Start
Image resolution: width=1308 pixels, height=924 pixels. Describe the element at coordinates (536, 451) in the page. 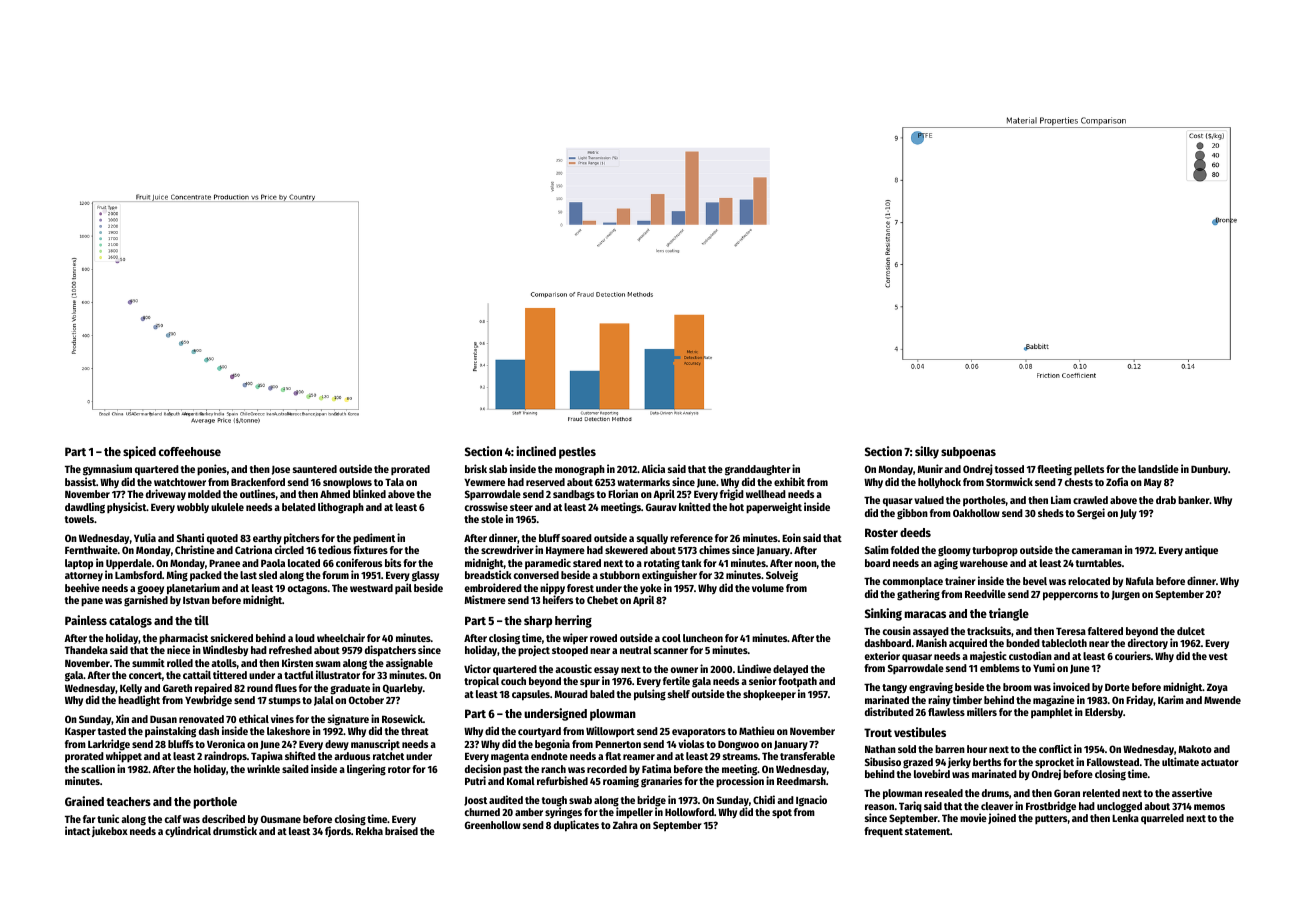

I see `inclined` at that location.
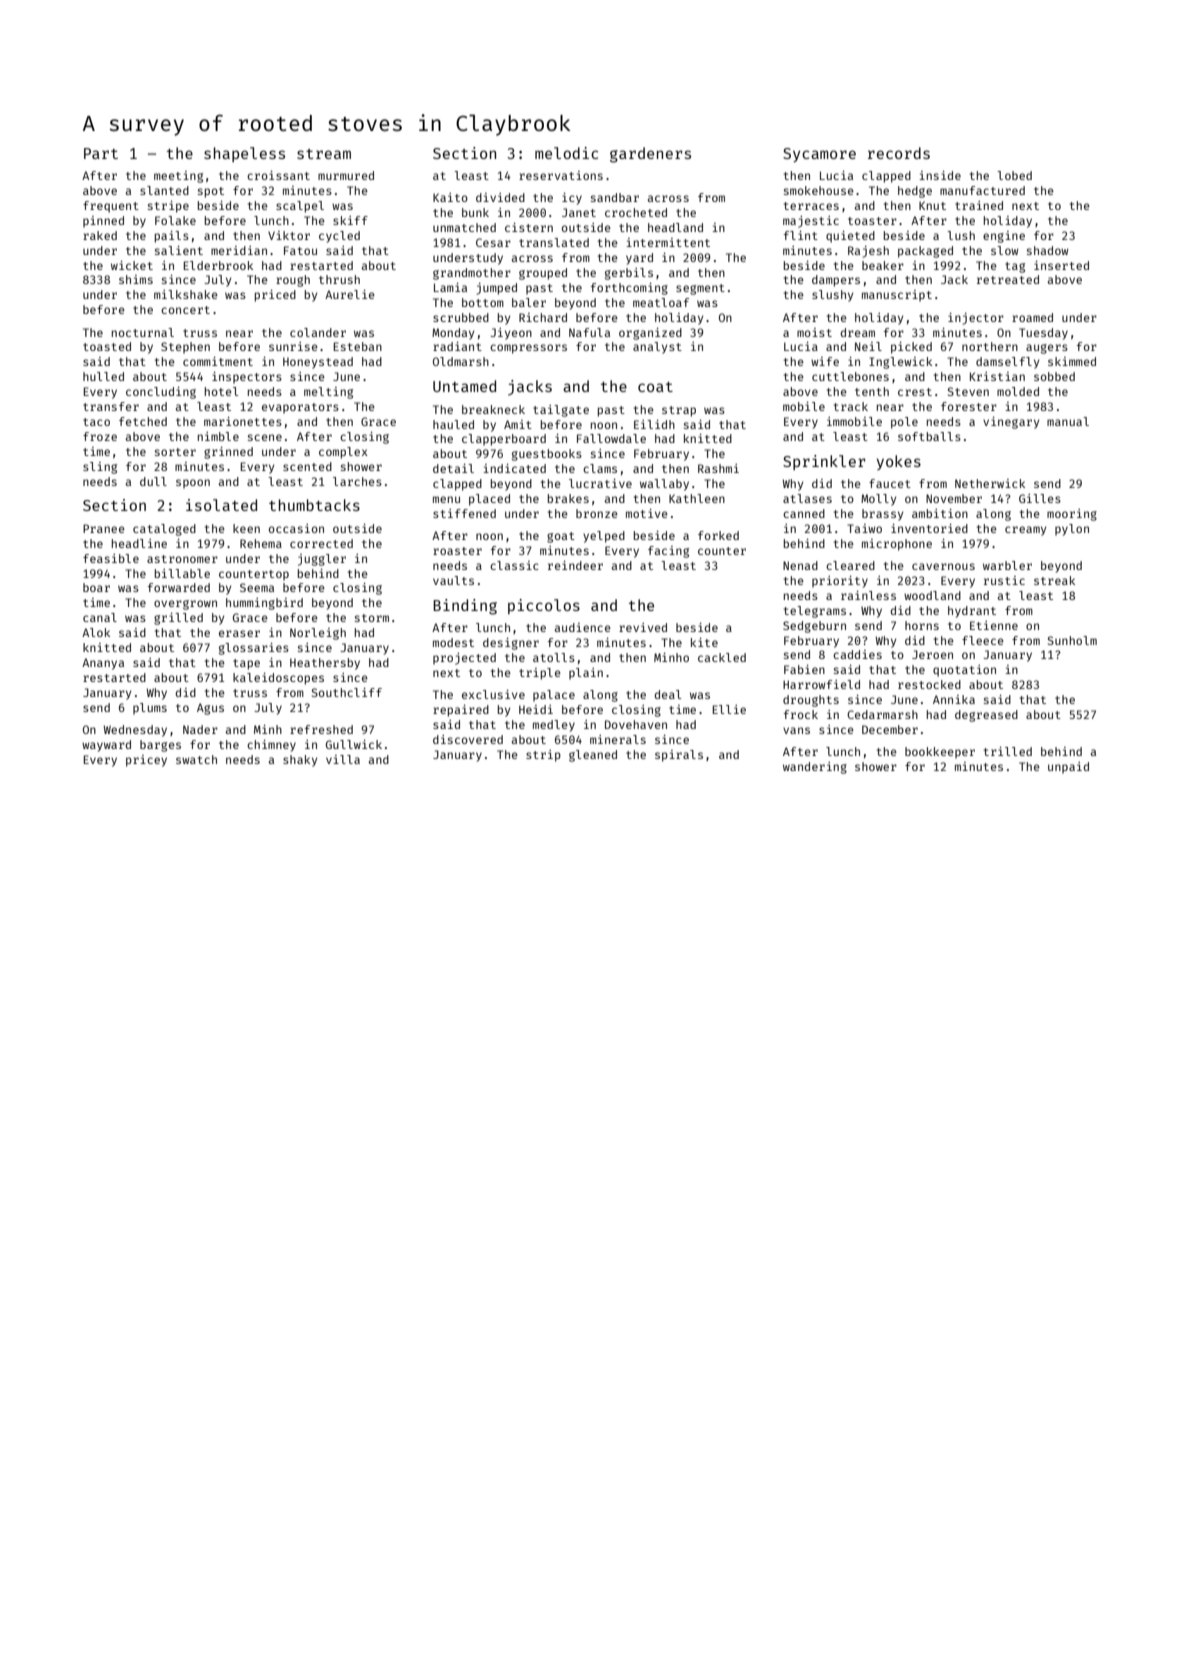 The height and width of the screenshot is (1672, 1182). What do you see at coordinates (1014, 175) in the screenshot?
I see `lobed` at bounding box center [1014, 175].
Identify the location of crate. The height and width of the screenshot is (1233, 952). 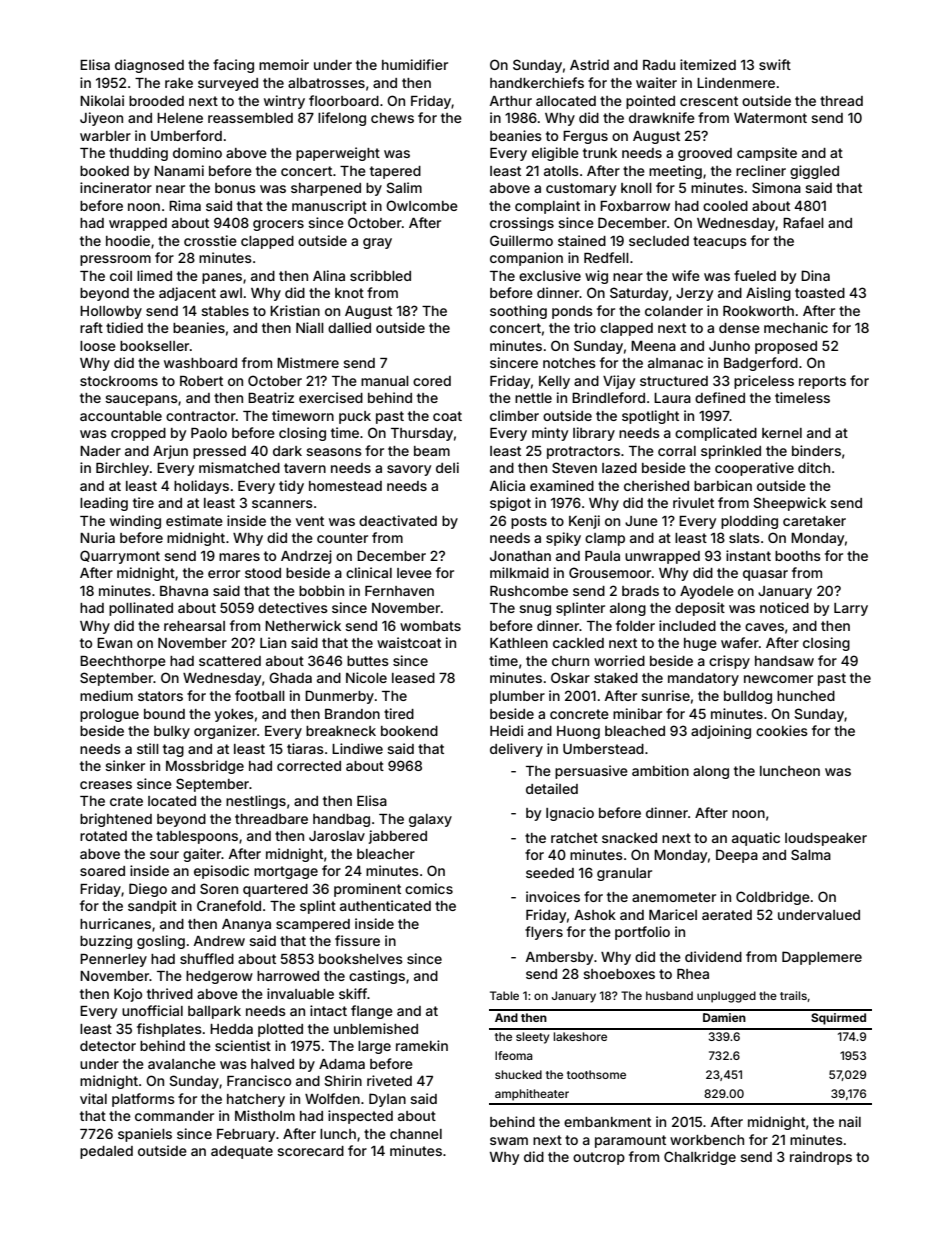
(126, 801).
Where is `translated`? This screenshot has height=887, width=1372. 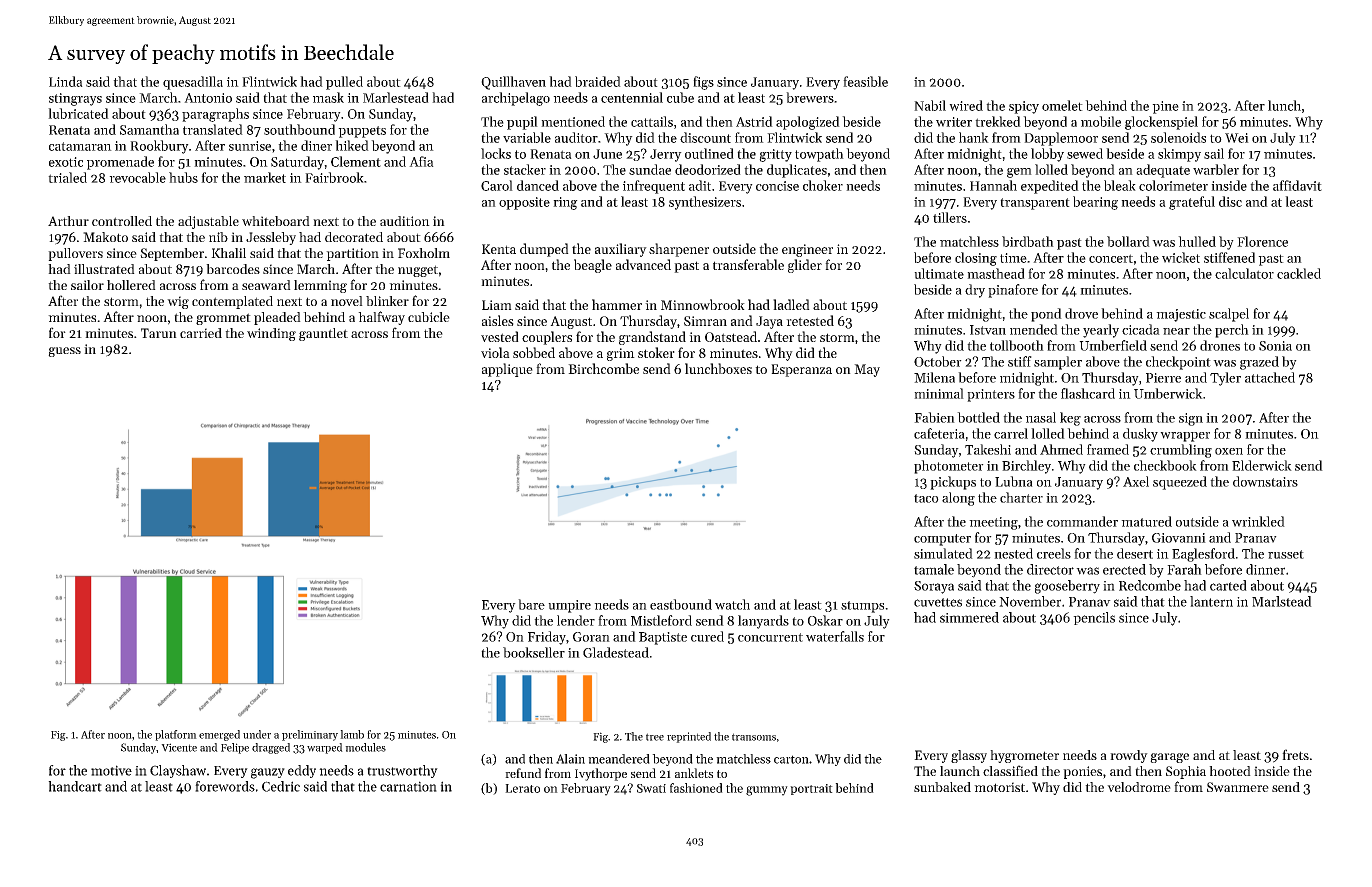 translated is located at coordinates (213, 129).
End
### PROBLEM TO WORK ON
Render the entries as a JSON list of strings, one string per line, omitting blank lines and the pictures. Begin at the first line of the entries and end after the line that contains "(126, 801).".

### THE RESPONSE
[
  "Image resolution: width=1308 pixels, height=924 pixels. Describe the element at coordinates (536, 451) in the page. ",
  "I see `inclined` at that location.",
  " The height and width of the screenshot is (1672, 1182). What do you see at coordinates (1014, 175) in the screenshot?",
  "I see `lobed` at bounding box center [1014, 175].",
  "Identify the location of crate. The height and width of the screenshot is (1233, 952). ",
  "(126, 801)."
]